- [TASK REQUIREMENTS] Retype the whole listing, please, keeping every line exact and dropping the pictures.

- [STUDY MATERIAL]
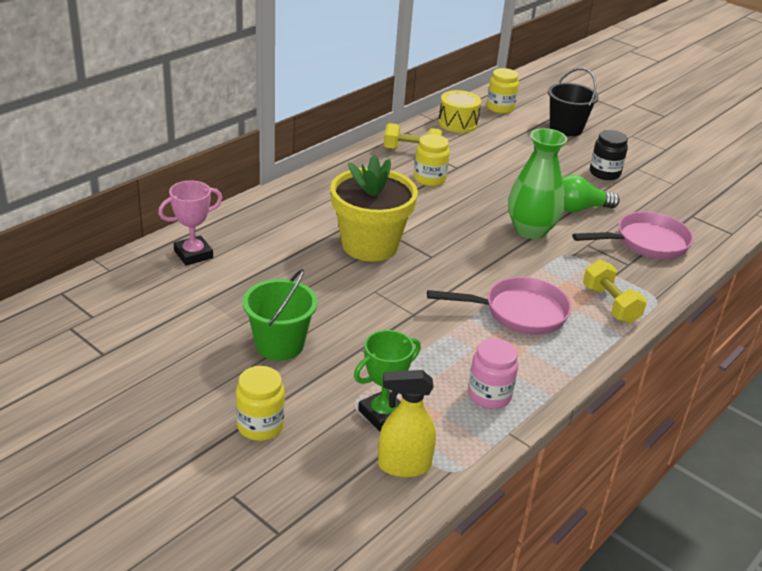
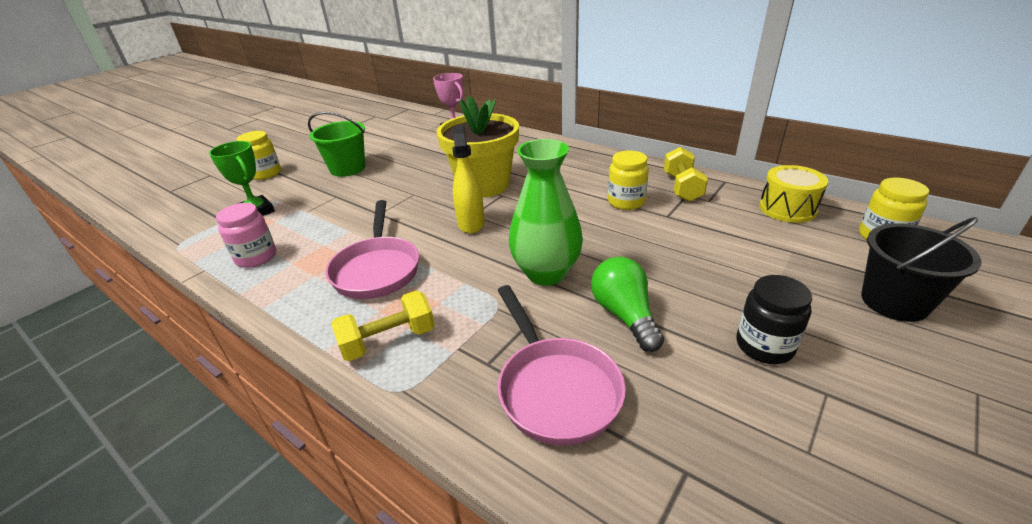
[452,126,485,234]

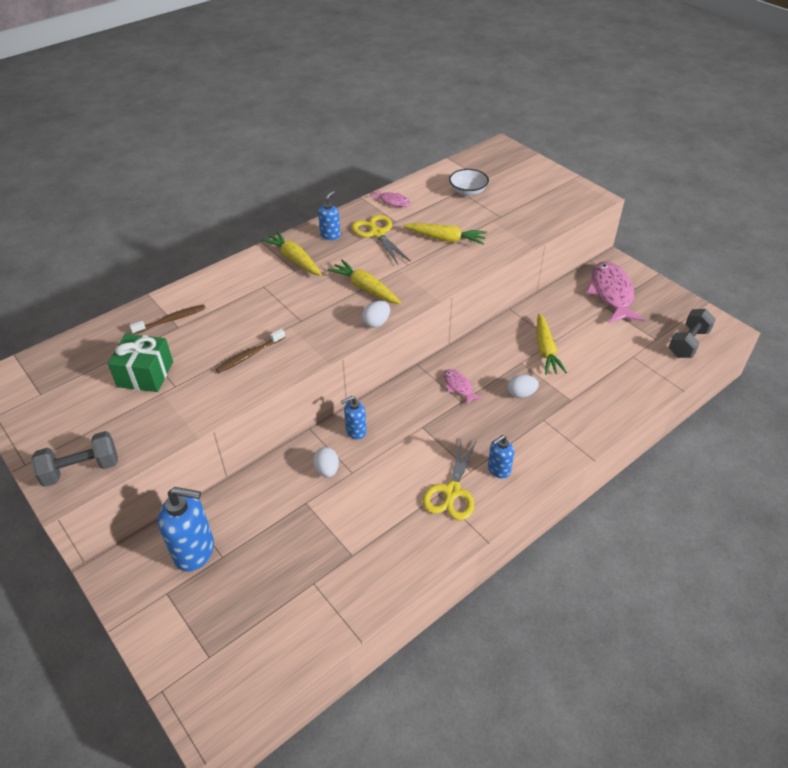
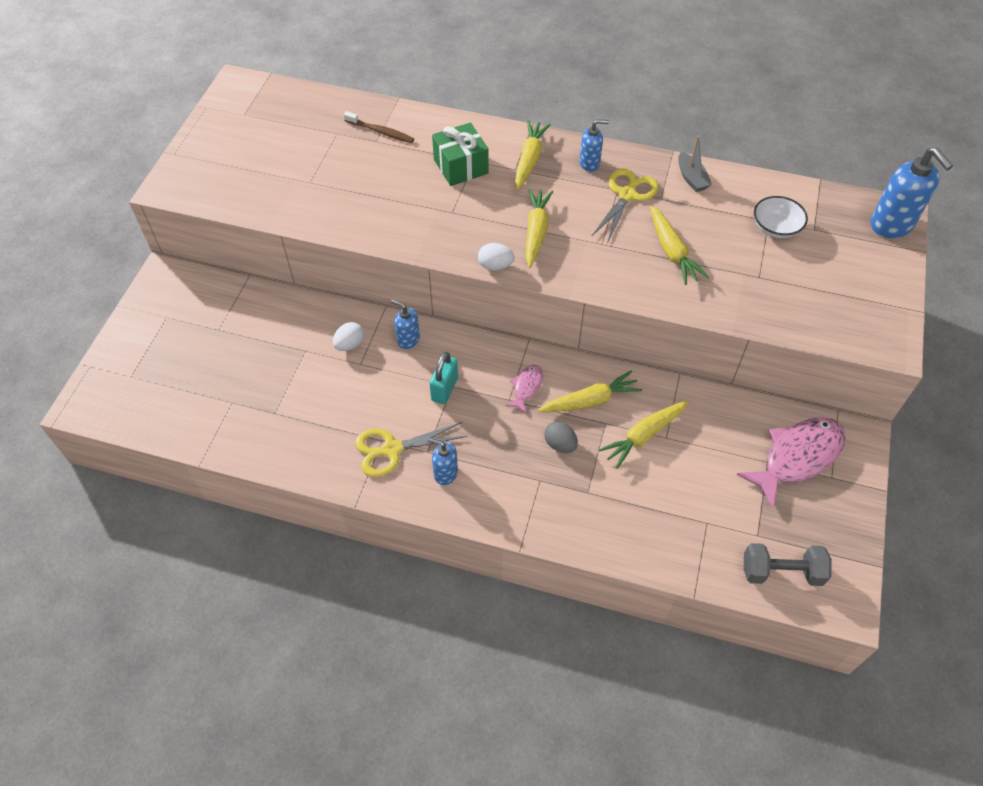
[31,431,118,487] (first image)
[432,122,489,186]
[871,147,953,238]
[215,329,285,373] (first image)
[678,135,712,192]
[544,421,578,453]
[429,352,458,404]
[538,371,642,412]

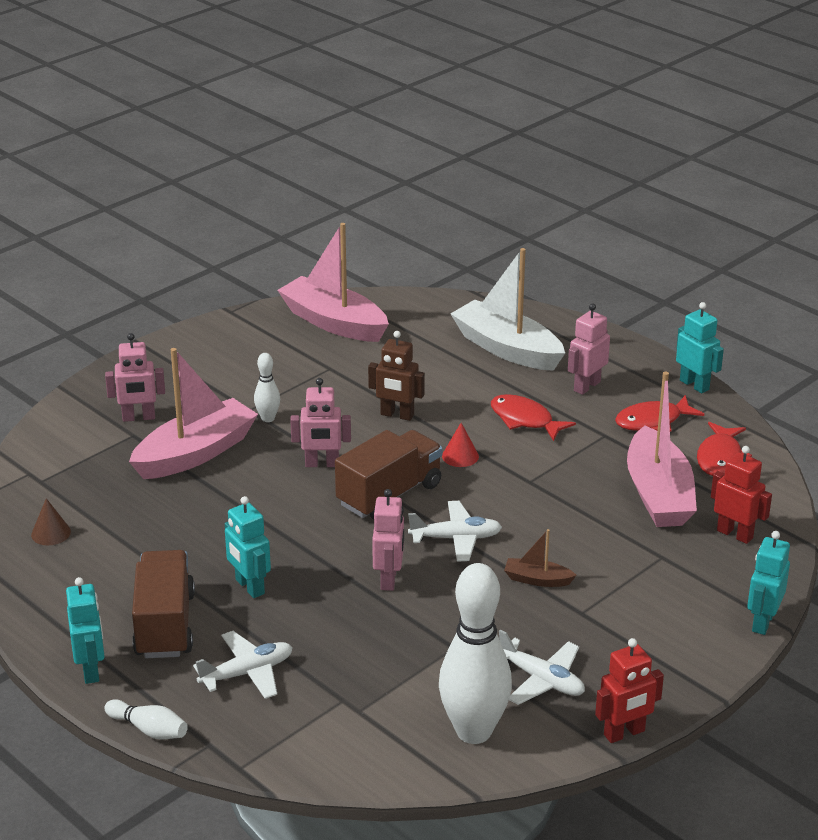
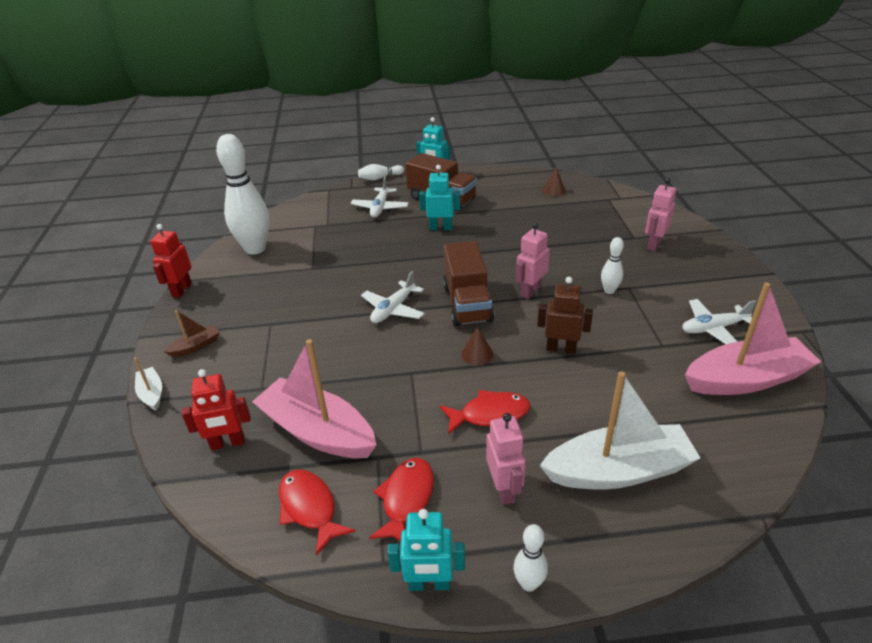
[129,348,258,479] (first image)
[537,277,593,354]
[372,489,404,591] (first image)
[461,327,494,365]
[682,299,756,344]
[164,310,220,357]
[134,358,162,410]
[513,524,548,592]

- [RESULT OF THE EXERCISE]
[452,126,485,234]

[31,431,118,487] (first image)
[432,122,489,186]
[871,147,953,238]
[215,329,285,373] (first image)
[678,135,712,192]
[544,421,578,453]
[429,352,458,404]
[538,371,642,412]

[129,348,258,479] (first image)
[537,277,593,354]
[372,489,404,591] (first image)
[461,327,494,365]
[682,299,756,344]
[164,310,220,357]
[134,358,162,410]
[513,524,548,592]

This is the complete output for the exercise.